### Task instructions:
Write the entries below out again exactly; any picture in them stays out.

### Given entries:
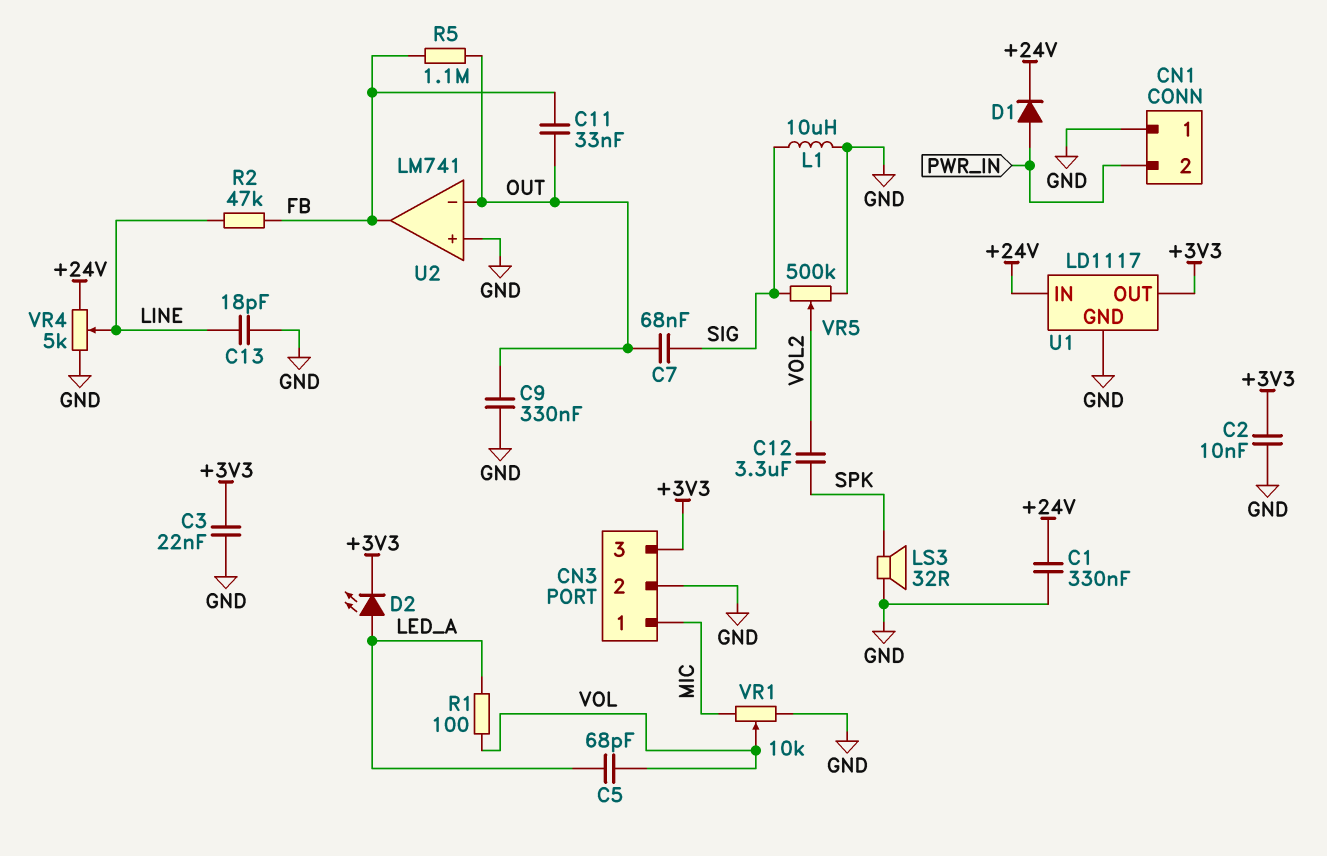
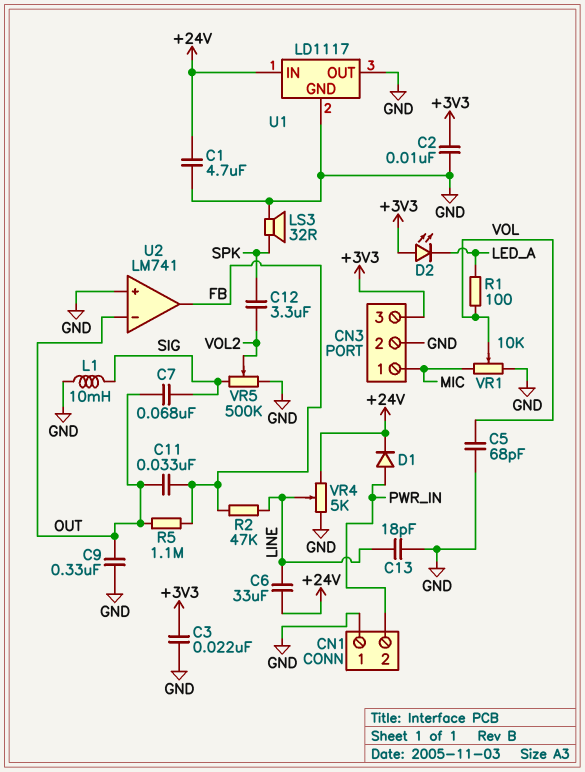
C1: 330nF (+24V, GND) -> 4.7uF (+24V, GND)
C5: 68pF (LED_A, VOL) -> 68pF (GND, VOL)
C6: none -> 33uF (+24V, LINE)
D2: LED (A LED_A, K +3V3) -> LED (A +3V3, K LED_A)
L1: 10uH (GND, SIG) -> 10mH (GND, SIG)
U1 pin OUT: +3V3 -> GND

### Task response:
C1: 330nF (+24V, GND) -> 4.7uF (+24V, GND)
C5: 68pF (LED_A, VOL) -> 68pF (GND, VOL)
C6: none -> 33uF (+24V, LINE)
D2: LED (A LED_A, K +3V3) -> LED (A +3V3, K LED_A)
L1: 10uH (GND, SIG) -> 10mH (GND, SIG)
U1 pin OUT: +3V3 -> GND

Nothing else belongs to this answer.